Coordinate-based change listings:
━━━━

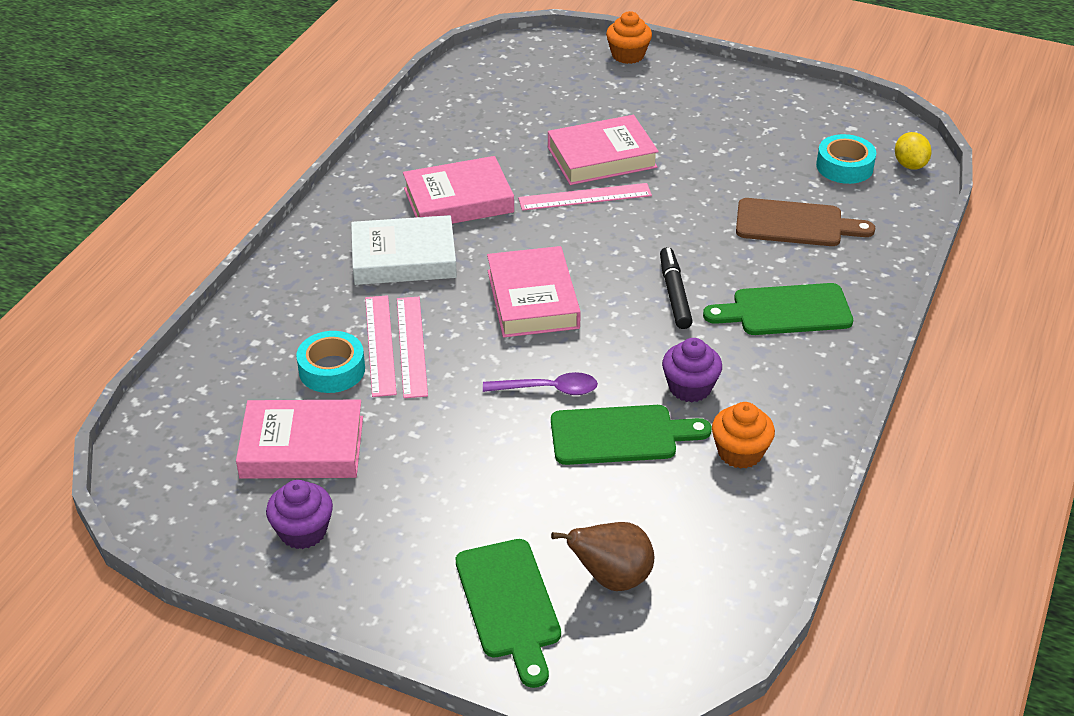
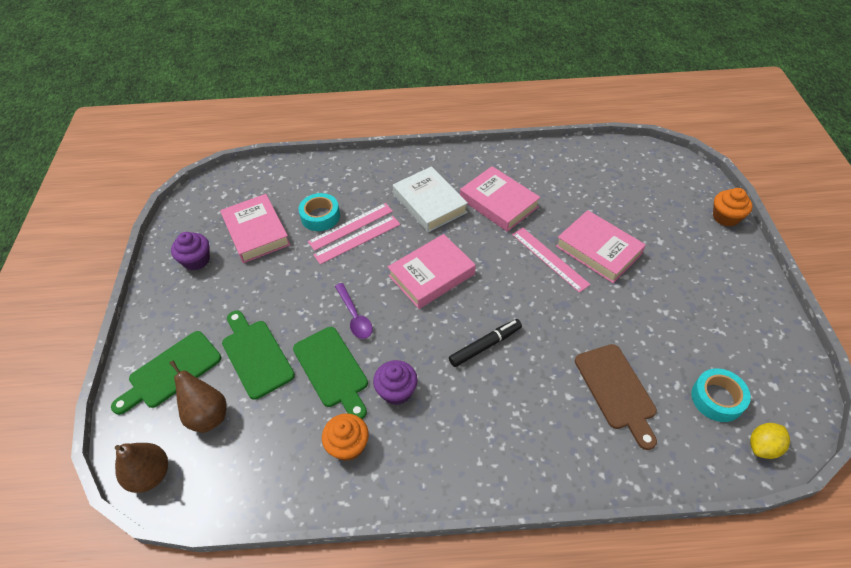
camera: 65 degrees right, 10 degrees up
green cutting board [703,283,853,335] -> green cutting board moved to [222,311,295,400]
none -> brown pear [115,443,168,493]

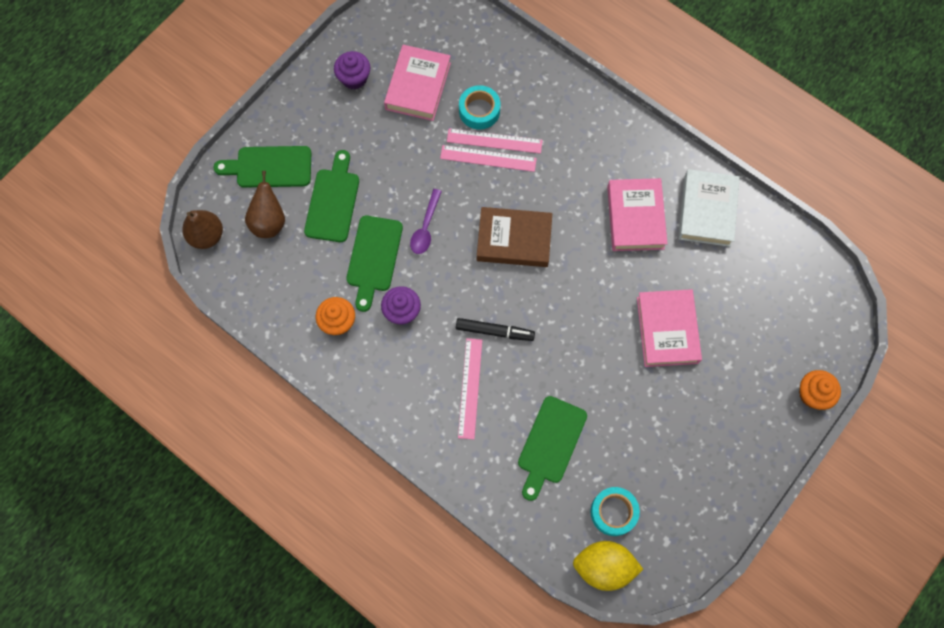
camera: 40 degrees right, 20 degrees up
pink book [388,234,476,309] -> brown book [477,207,552,267]
white book [393,166,468,232] -> white book moved to [678,169,740,247]
pink ruler [512,228,591,293] -> pink ruler moved to [458,338,482,439]
brown cutting board [575,344,657,450] -> green cutting board [518,396,587,501]
yellow lemon [750,423,790,459] -> yellow lemon [573,541,643,591], size x1.62

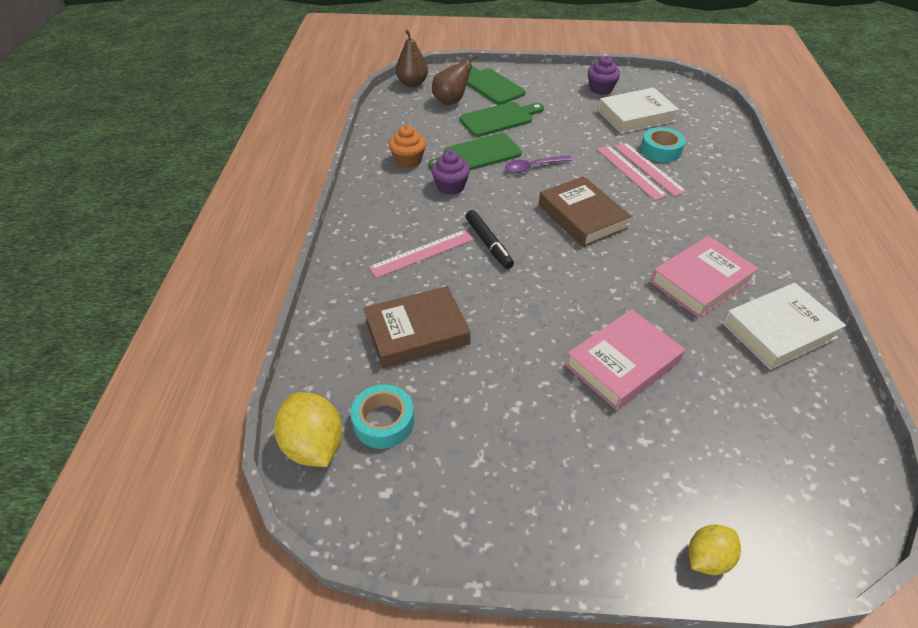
camera: 55 degrees right, 25 degrees down
pink book [384,45,451,121] -> white book [598,87,679,134]
green cutting board [518,396,587,501] -> brown book [364,286,470,368]
orange cupcake [799,370,841,410] -> yellow lemon [689,524,741,575]

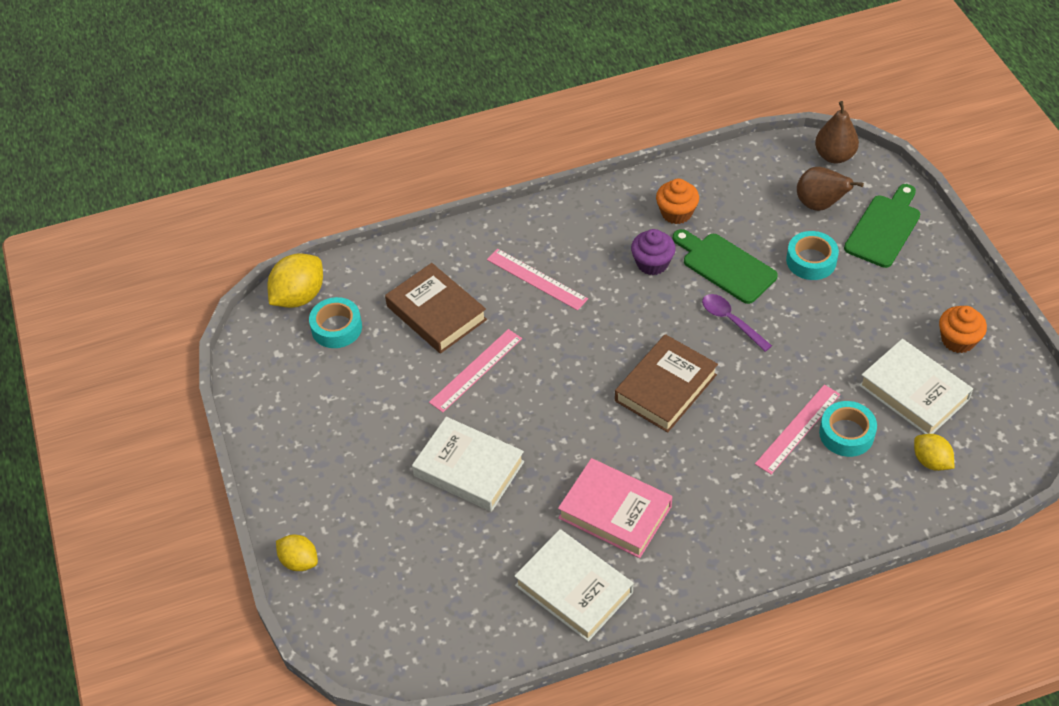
camera: 70 degrees right, 5 degrees up
green cutting board [460,102,544,137] -> turquoise tape [786,231,839,280]
black marker [466,210,514,269] -> none
pink book [565,309,685,410] -> white book [412,417,524,512]
purple cupcake [588,56,620,95] -> orange cupcake [939,306,987,353]
pink ruler [597,145,667,200] -> pink ruler moved to [429,329,522,412]
none -> yellow lemon [914,434,954,471]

━━━━

— About this exercise —
Which lines run from the one containing "camera: 70 degrees right, 5 degrees up" to the end of the entries above? Quote exactly those, and only those.

— Solution to the exercise —
camera: 70 degrees right, 5 degrees up
green cutting board [460,102,544,137] -> turquoise tape [786,231,839,280]
black marker [466,210,514,269] -> none
pink book [565,309,685,410] -> white book [412,417,524,512]
purple cupcake [588,56,620,95] -> orange cupcake [939,306,987,353]
pink ruler [597,145,667,200] -> pink ruler moved to [429,329,522,412]
none -> yellow lemon [914,434,954,471]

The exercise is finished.